## Stored records
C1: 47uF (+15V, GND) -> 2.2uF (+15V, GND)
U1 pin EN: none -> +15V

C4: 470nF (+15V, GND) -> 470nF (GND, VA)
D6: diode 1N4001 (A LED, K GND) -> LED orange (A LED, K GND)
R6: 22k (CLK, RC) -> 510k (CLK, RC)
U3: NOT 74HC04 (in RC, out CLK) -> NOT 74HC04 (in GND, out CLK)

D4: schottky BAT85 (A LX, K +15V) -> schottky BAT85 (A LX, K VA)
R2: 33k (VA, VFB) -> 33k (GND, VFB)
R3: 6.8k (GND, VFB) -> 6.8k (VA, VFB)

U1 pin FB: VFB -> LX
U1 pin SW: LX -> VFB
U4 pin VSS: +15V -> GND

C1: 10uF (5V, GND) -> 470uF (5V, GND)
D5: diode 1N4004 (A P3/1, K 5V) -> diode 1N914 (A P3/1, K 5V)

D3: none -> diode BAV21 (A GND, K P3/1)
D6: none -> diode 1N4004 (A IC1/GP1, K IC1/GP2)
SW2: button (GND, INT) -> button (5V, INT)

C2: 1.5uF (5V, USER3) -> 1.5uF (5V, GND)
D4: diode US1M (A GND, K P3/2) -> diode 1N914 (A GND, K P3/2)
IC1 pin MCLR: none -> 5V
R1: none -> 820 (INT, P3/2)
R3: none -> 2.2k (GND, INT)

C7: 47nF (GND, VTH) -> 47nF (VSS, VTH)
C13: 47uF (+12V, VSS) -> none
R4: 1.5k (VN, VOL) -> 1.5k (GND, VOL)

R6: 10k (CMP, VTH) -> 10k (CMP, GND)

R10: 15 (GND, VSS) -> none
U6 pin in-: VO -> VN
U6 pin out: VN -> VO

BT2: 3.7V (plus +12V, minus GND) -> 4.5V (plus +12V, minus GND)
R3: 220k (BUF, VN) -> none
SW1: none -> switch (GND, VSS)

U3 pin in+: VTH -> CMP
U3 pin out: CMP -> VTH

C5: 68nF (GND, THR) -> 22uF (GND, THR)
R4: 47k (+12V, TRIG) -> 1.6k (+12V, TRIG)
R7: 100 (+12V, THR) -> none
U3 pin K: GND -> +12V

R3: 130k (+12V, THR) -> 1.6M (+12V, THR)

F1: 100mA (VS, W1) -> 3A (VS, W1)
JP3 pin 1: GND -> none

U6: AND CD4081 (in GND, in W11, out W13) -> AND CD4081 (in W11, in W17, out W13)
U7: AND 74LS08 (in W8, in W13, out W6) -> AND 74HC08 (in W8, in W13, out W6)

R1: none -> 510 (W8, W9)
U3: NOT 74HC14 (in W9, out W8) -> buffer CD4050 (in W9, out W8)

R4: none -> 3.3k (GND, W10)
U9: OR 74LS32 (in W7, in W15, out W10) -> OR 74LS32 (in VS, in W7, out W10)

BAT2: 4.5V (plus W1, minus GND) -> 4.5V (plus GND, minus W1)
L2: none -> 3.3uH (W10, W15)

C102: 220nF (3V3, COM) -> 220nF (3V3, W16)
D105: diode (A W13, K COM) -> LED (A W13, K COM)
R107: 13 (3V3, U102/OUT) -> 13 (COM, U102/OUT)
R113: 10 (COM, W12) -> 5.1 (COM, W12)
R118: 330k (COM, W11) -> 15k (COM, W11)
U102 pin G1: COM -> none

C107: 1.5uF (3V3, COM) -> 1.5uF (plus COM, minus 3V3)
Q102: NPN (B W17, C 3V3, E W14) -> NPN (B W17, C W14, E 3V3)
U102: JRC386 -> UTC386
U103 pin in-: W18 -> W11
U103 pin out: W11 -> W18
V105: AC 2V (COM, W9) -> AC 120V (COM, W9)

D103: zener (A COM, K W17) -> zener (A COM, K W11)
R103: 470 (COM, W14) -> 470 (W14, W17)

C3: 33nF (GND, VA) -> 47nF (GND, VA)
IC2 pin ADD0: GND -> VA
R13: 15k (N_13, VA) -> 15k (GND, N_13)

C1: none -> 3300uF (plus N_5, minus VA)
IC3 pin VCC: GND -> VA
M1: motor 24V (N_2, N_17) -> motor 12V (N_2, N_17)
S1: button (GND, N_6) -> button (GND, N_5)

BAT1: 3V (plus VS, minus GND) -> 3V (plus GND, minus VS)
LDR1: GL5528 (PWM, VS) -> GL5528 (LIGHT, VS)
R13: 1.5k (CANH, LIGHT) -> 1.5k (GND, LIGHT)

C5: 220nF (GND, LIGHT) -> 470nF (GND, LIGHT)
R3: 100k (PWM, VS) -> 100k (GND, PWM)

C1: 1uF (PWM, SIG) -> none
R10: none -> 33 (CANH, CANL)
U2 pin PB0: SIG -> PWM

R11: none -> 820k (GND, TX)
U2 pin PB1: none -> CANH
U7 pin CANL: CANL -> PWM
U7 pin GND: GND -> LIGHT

## What this task involves
What is asked for is an exact copy of the lines above from the one containing "D6: diode 1N4001" through the one containing "U6 pin out: VN -> VO", and only those.

## Exercise result
D6: diode 1N4001 (A LED, K GND) -> LED orange (A LED, K GND)
R6: 22k (CLK, RC) -> 510k (CLK, RC)
U3: NOT 74HC04 (in RC, out CLK) -> NOT 74HC04 (in GND, out CLK)

D4: schottky BAT85 (A LX, K +15V) -> schottky BAT85 (A LX, K VA)
R2: 33k (VA, VFB) -> 33k (GND, VFB)
R3: 6.8k (GND, VFB) -> 6.8k (VA, VFB)

U1 pin FB: VFB -> LX
U1 pin SW: LX -> VFB
U4 pin VSS: +15V -> GND

C1: 10uF (5V, GND) -> 470uF (5V, GND)
D5: diode 1N4004 (A P3/1, K 5V) -> diode 1N914 (A P3/1, K 5V)

D3: none -> diode BAV21 (A GND, K P3/1)
D6: none -> diode 1N4004 (A IC1/GP1, K IC1/GP2)
SW2: button (GND, INT) -> button (5V, INT)

C2: 1.5uF (5V, USER3) -> 1.5uF (5V, GND)
D4: diode US1M (A GND, K P3/2) -> diode 1N914 (A GND, K P3/2)
IC1 pin MCLR: none -> 5V
R1: none -> 820 (INT, P3/2)
R3: none -> 2.2k (GND, INT)

C7: 47nF (GND, VTH) -> 47nF (VSS, VTH)
C13: 47uF (+12V, VSS) -> none
R4: 1.5k (VN, VOL) -> 1.5k (GND, VOL)

R6: 10k (CMP, VTH) -> 10k (CMP, GND)

R10: 15 (GND, VSS) -> none
U6 pin in-: VO -> VN
U6 pin out: VN -> VO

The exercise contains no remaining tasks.